--- INPUT DATA ---

- - -

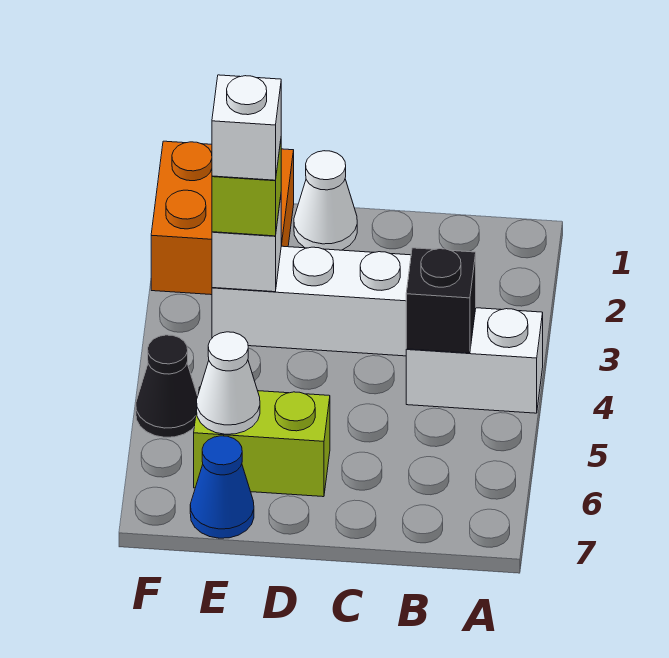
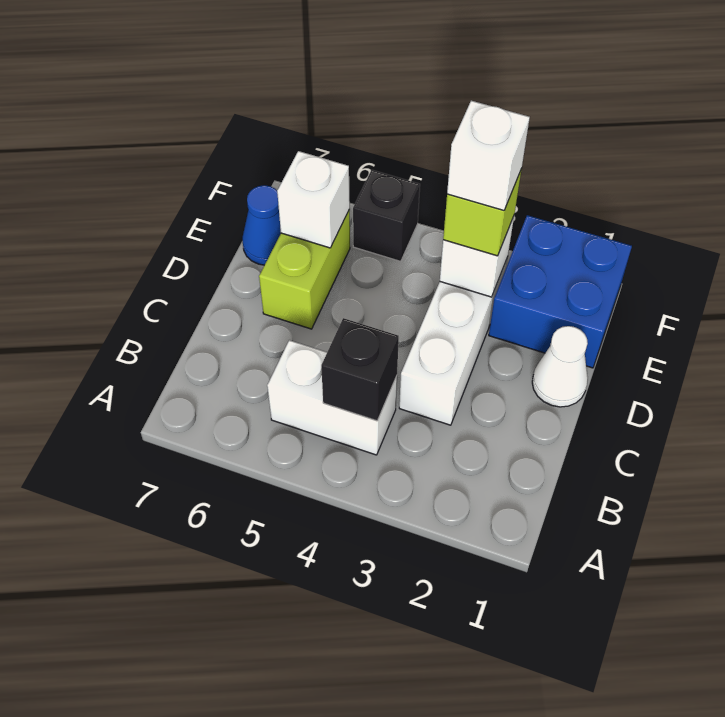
white brick A4:B4 level 1 -> white brick B4:B5 level 1
orange brick E1:F2 level 1 -> blue brick E1:F2 level 1
white cone E6 level 2 -> white brick E6 level 2
black cone F5 level 1 -> black brick F5 level 1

- - -

--- WHAT IS EXPECTED ---
All of the material above must be given again verbatim, except for the pictures.

--- RESULT ---
white brick A4:B4 level 1 -> white brick B4:B5 level 1
orange brick E1:F2 level 1 -> blue brick E1:F2 level 1
white cone E6 level 2 -> white brick E6 level 2
black cone F5 level 1 -> black brick F5 level 1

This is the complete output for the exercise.